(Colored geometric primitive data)
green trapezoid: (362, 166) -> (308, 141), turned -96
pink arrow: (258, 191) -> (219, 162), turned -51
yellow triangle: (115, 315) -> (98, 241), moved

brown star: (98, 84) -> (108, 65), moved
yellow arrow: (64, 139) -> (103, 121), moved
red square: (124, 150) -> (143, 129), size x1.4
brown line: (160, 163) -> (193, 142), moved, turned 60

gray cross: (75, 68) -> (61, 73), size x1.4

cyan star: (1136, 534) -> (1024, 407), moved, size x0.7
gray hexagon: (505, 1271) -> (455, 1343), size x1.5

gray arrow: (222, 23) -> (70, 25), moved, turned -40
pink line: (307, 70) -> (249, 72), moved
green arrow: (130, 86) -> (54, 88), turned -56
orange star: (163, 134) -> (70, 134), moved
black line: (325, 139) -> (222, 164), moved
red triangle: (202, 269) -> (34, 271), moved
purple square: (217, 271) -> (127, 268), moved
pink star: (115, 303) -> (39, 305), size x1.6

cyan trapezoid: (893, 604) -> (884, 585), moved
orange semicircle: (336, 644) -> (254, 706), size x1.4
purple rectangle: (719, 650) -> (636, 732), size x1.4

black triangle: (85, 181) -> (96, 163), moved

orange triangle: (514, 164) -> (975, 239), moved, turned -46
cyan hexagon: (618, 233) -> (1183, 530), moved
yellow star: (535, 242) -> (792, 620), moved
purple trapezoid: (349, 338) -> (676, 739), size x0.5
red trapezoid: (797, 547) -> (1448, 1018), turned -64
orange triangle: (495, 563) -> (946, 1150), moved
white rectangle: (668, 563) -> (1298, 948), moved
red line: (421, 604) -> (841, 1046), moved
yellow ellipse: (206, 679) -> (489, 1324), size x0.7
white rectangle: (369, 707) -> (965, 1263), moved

◆ **EXERCISE**
Lines from the top of the entries through the line with "cyan star: (1136, 534)" are to be transcribed exactly, and nothing more.

◆ **TASK OUTPUT**
green trapezoid: (362, 166) -> (308, 141), turned -96
pink arrow: (258, 191) -> (219, 162), turned -51
yellow triangle: (115, 315) -> (98, 241), moved

brown star: (98, 84) -> (108, 65), moved
yellow arrow: (64, 139) -> (103, 121), moved
red square: (124, 150) -> (143, 129), size x1.4
brown line: (160, 163) -> (193, 142), moved, turned 60

gray cross: (75, 68) -> (61, 73), size x1.4

cyan star: (1136, 534) -> (1024, 407), moved, size x0.7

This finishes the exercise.